## Problem description
Repeat word for word, please, only the lines from the one that includes "(545, 464) = (628, 326): blue" through the final line of the data.

## Given data
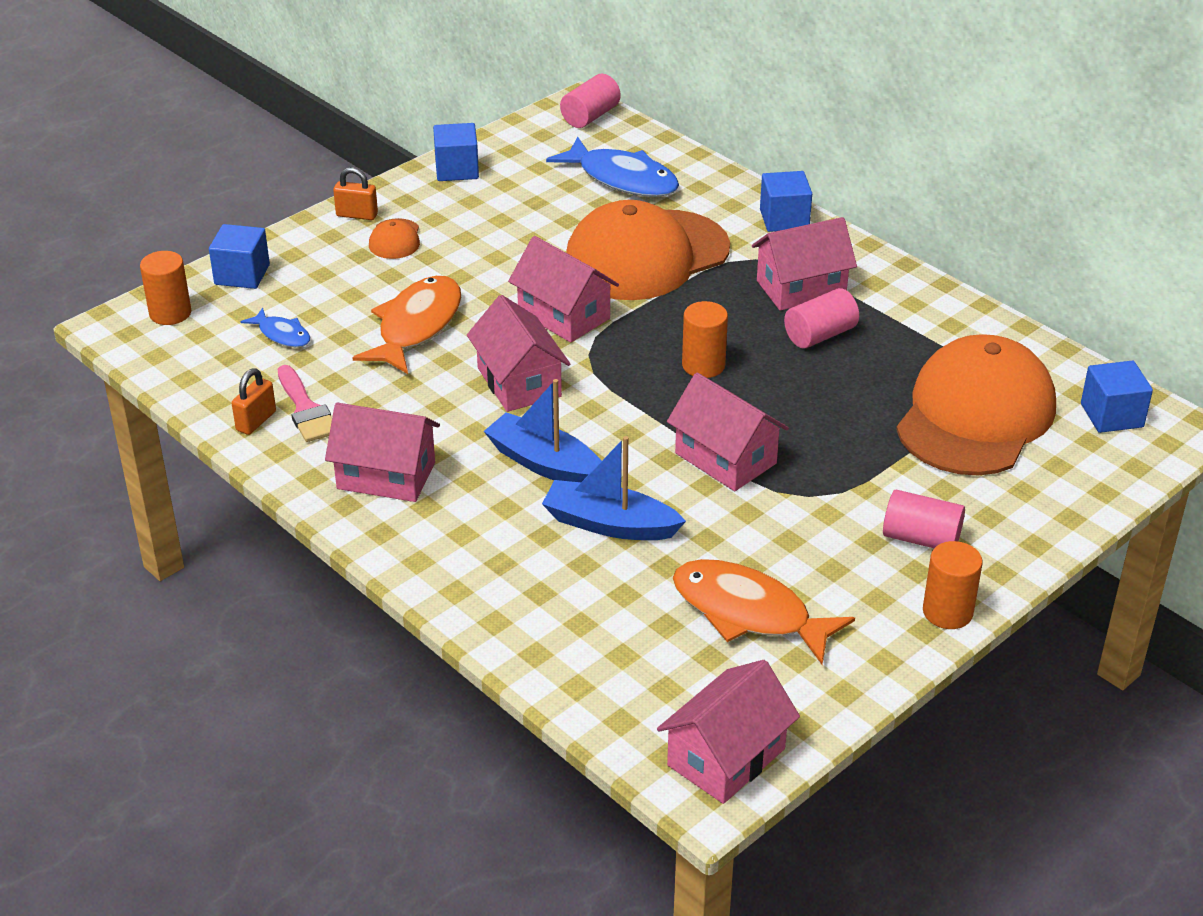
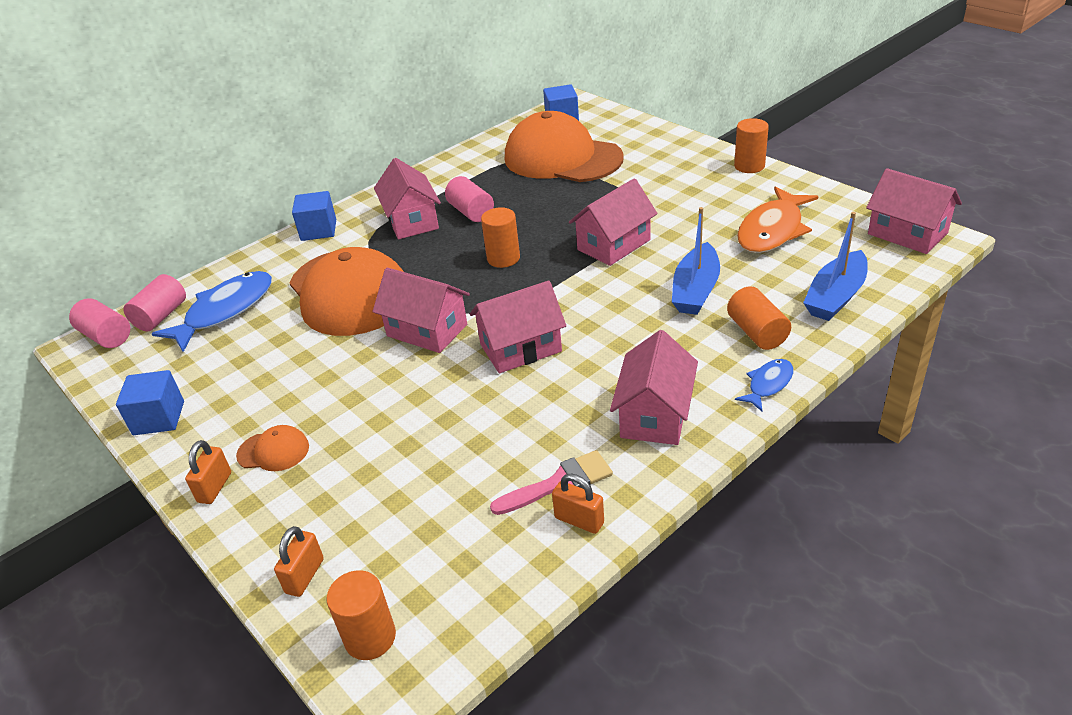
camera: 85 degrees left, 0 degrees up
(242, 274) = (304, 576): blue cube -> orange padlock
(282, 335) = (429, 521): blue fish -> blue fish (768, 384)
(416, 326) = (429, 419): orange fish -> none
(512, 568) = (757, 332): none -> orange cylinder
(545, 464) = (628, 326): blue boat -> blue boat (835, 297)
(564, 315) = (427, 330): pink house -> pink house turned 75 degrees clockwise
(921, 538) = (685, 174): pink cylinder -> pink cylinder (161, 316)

## Task solution
(545, 464) = (628, 326): blue boat -> blue boat (835, 297)
(564, 315) = (427, 330): pink house -> pink house turned 75 degrees clockwise
(921, 538) = (685, 174): pink cylinder -> pink cylinder (161, 316)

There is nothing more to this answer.